TO DO: Please reproduce the listing in its entirety, exactly as written, but without images.

THE INPUT:
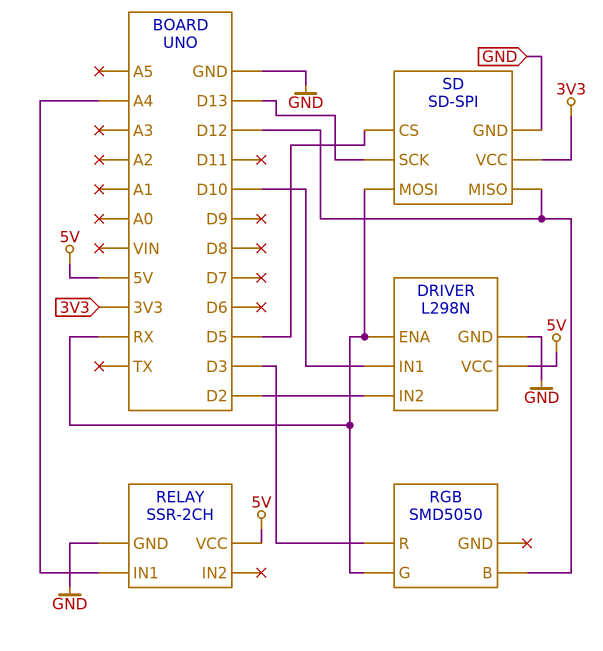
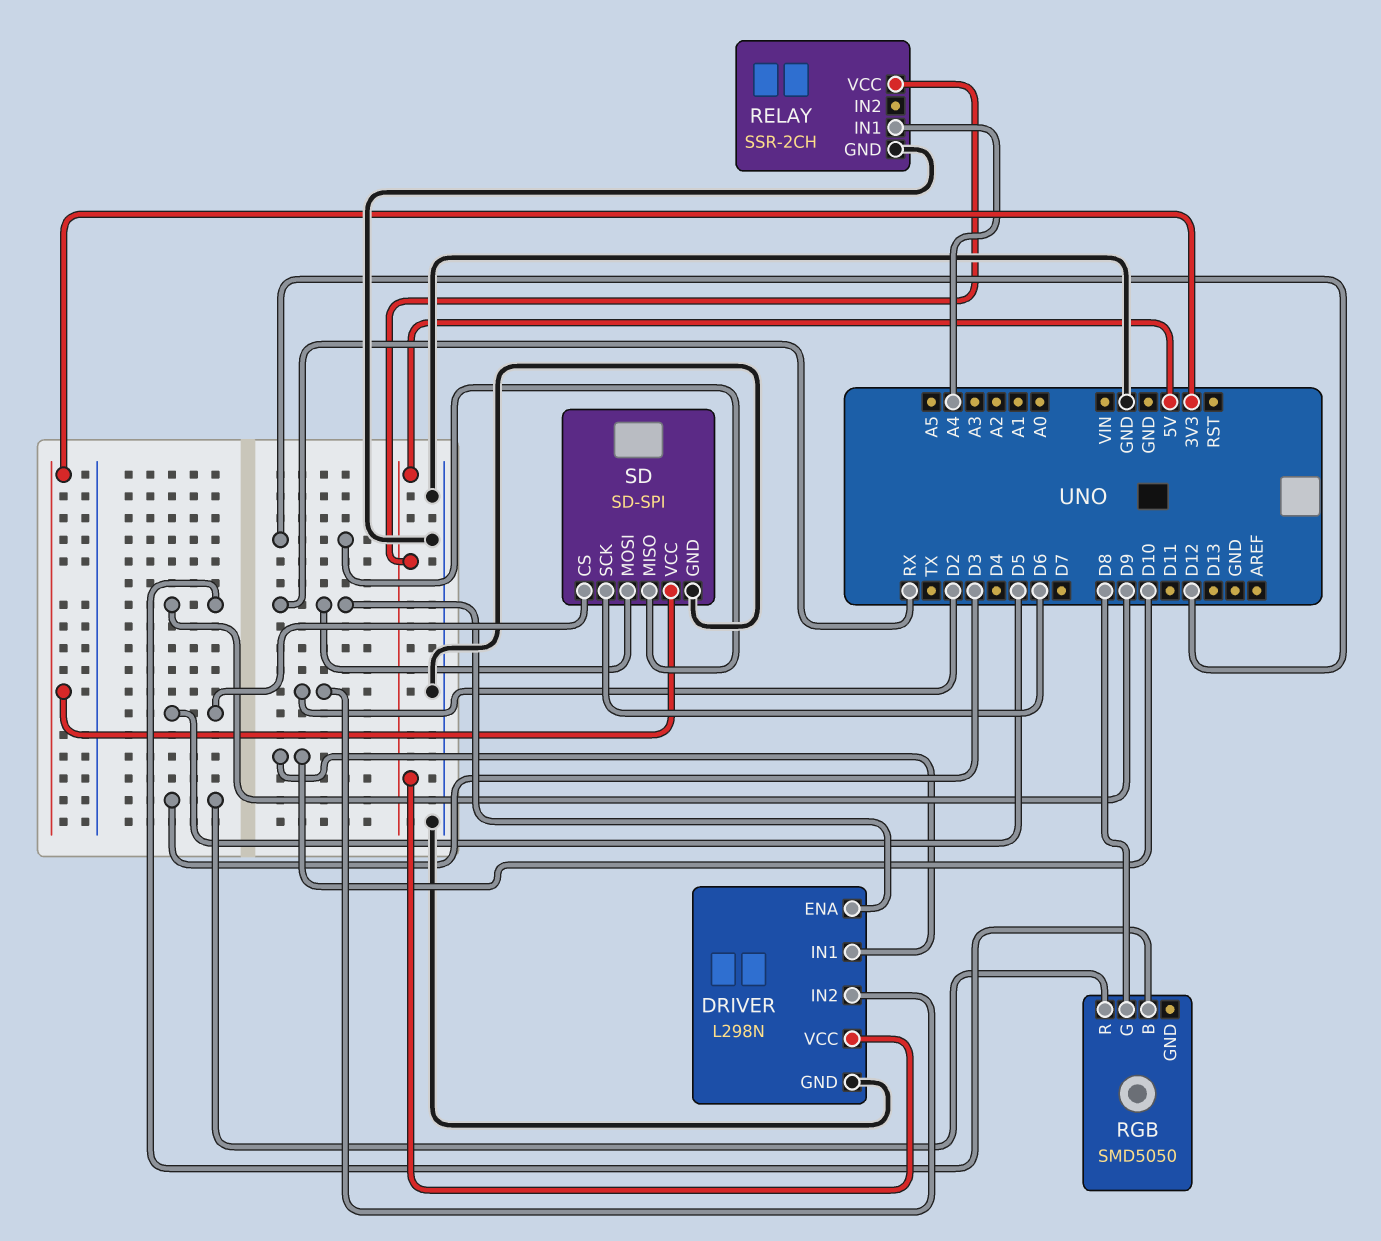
RGB pin B: D12 -> D9
RGB pin G: RX -> D8
SD pin SCK: D13 -> D6

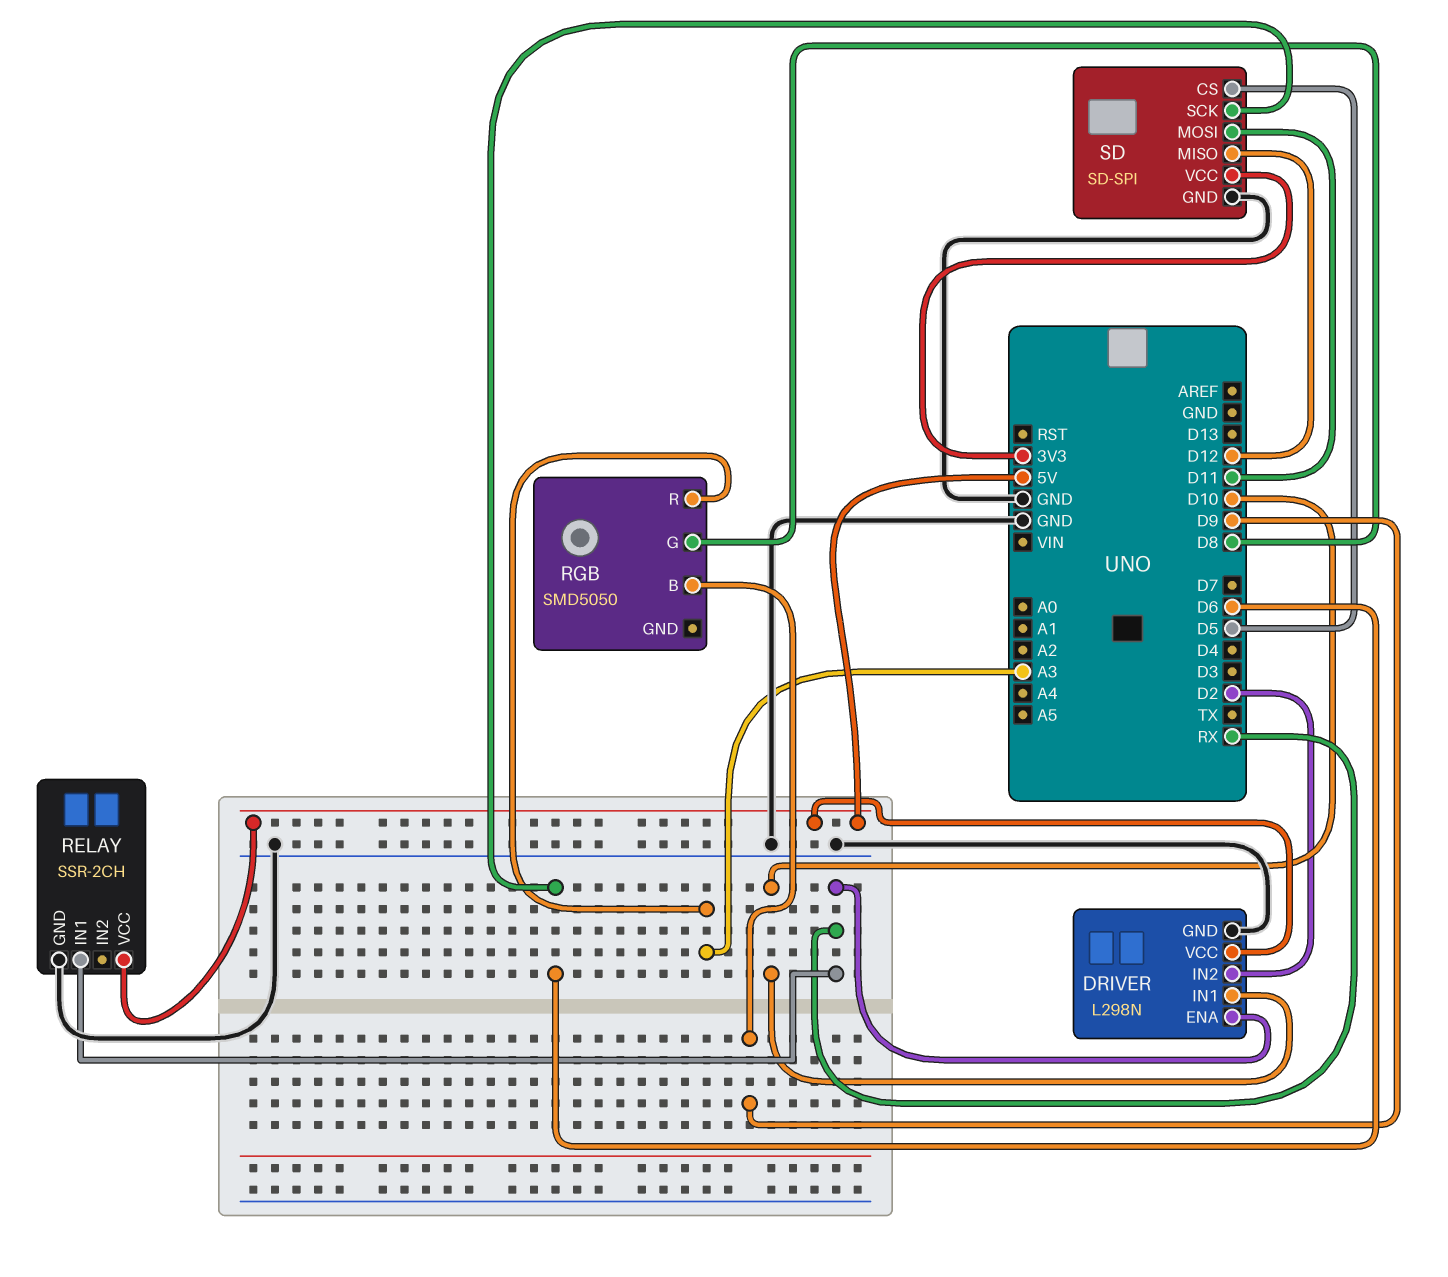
RELAY pin IN1: A4 -> RX
RGB pin R: D3 -> A3
SD pin MOSI: RX -> D11

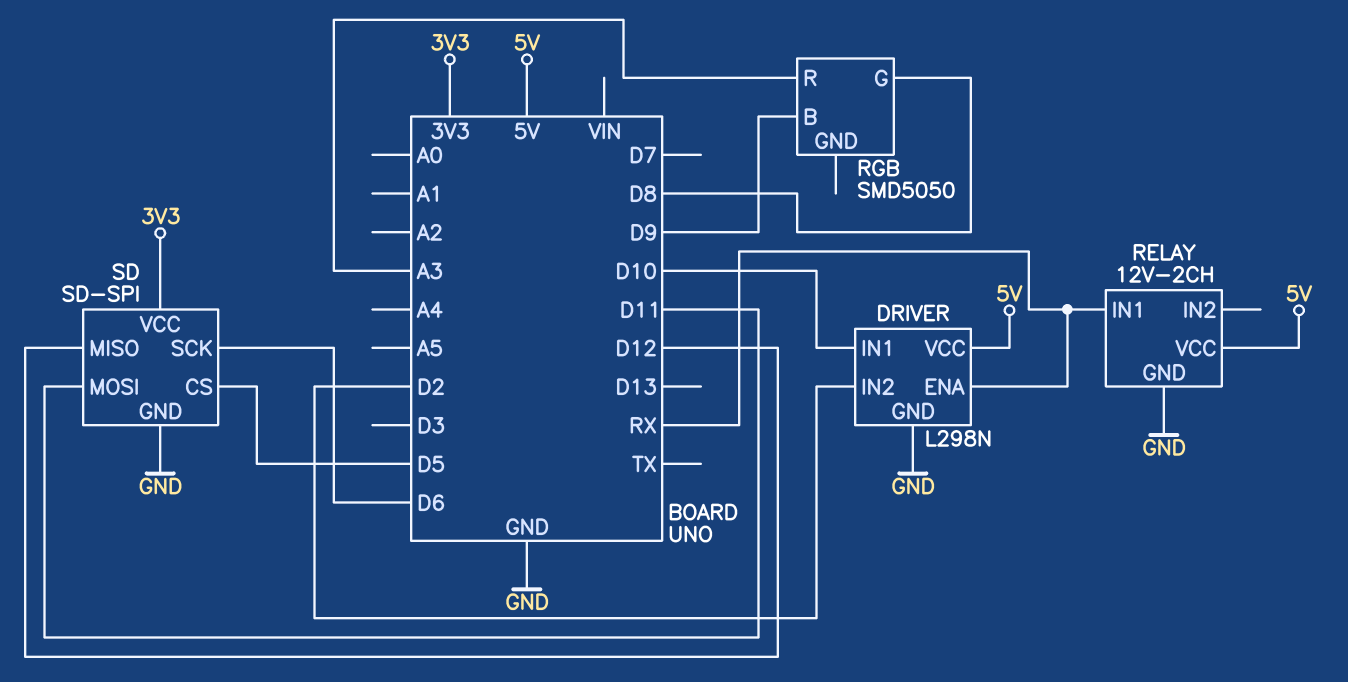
RELAY: SSR-2CH -> 12V-2CH

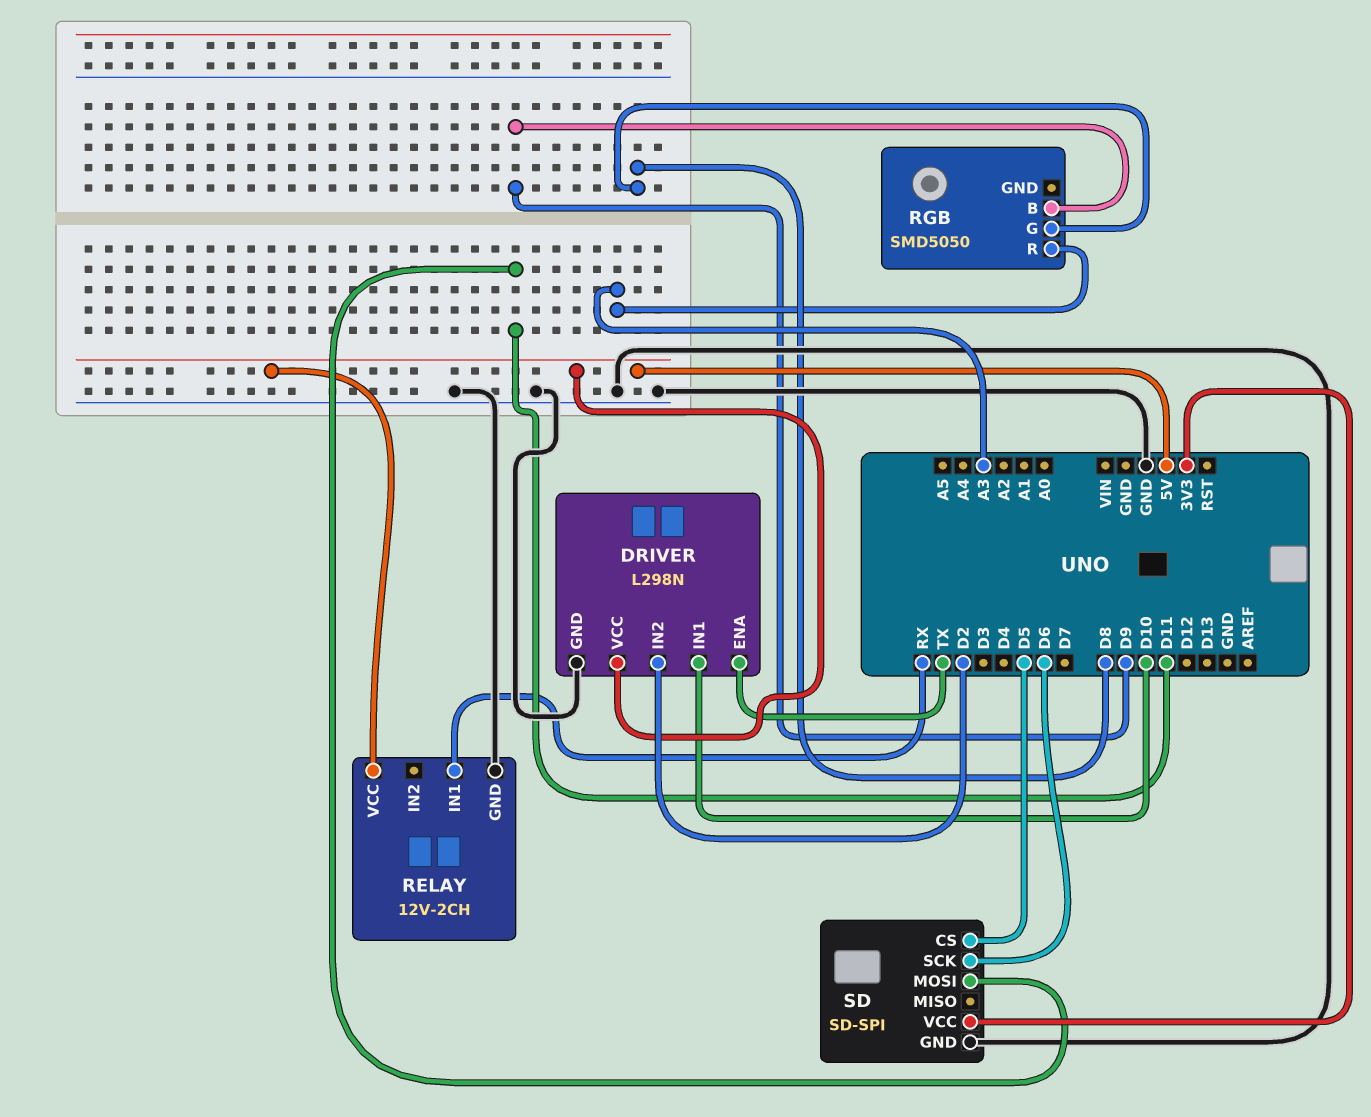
DRIVER pin ENA: RX -> TX
SD pin MISO: D12 -> none

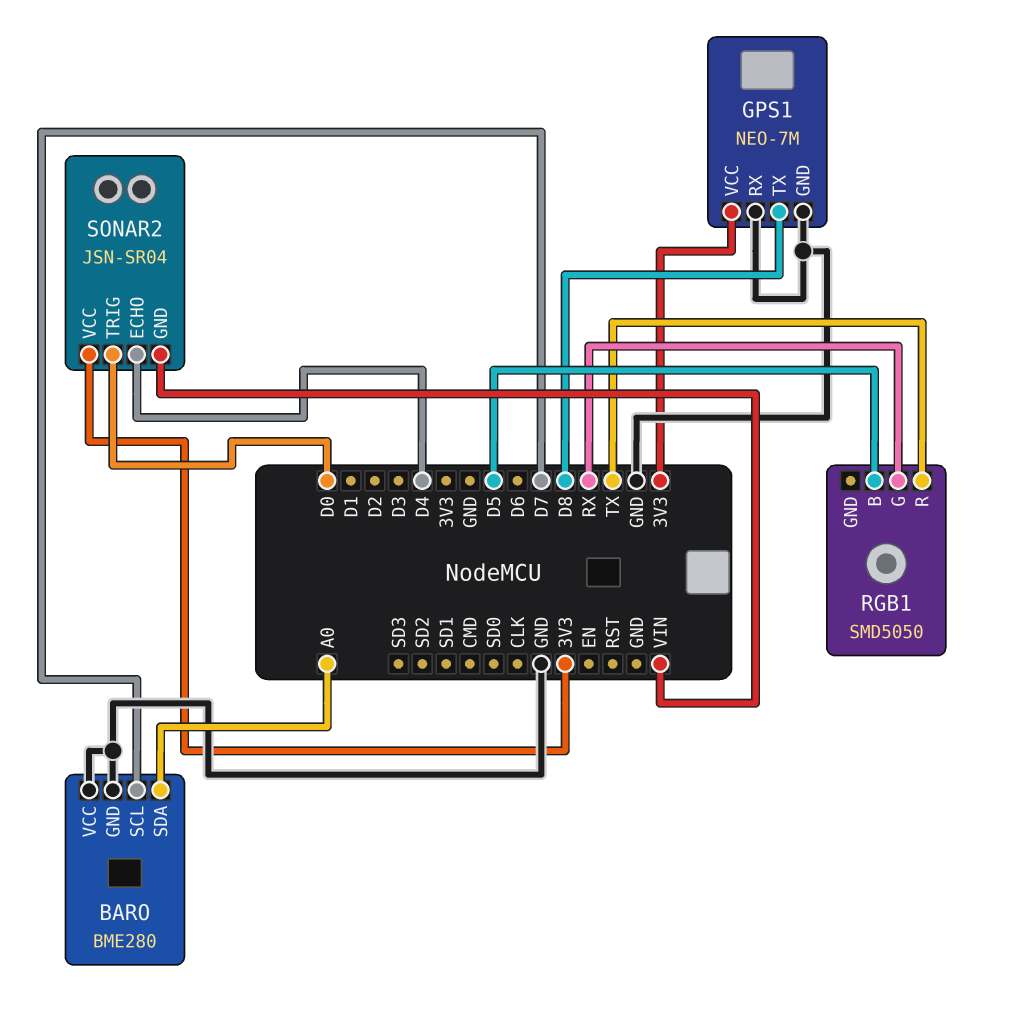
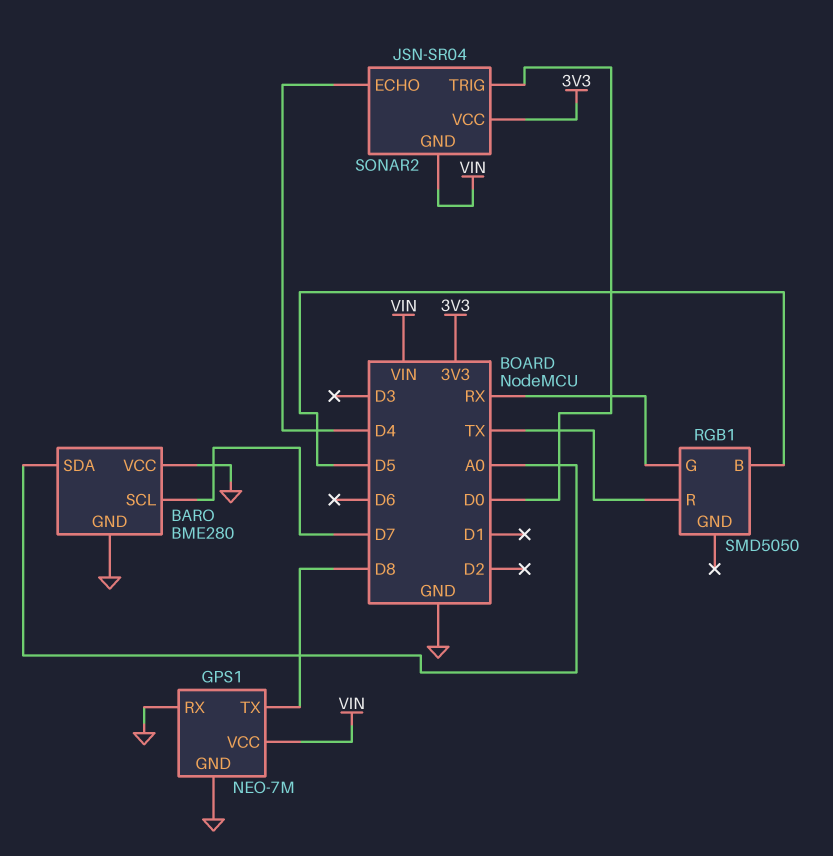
GPS1 pin VCC: 3V3 -> VIN

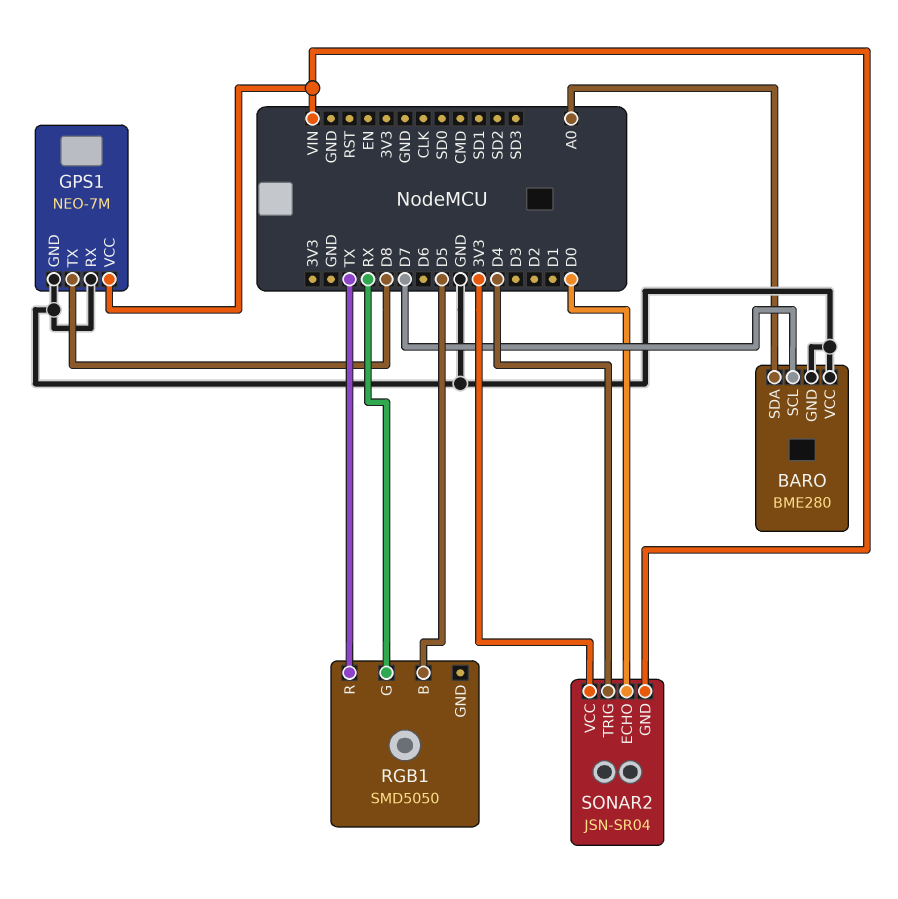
SONAR2 pin ECHO: D4 -> D0
SONAR2 pin TRIG: D0 -> D4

SOLUTION FOR THIS TASK:
RGB pin B: D12 -> D9
RGB pin G: RX -> D8
SD pin SCK: D13 -> D6

RELAY pin IN1: A4 -> RX
RGB pin R: D3 -> A3
SD pin MOSI: RX -> D11

RELAY: SSR-2CH -> 12V-2CH

DRIVER pin ENA: RX -> TX
SD pin MISO: D12 -> none

GPS1 pin VCC: 3V3 -> VIN

SONAR2 pin ECHO: D4 -> D0
SONAR2 pin TRIG: D0 -> D4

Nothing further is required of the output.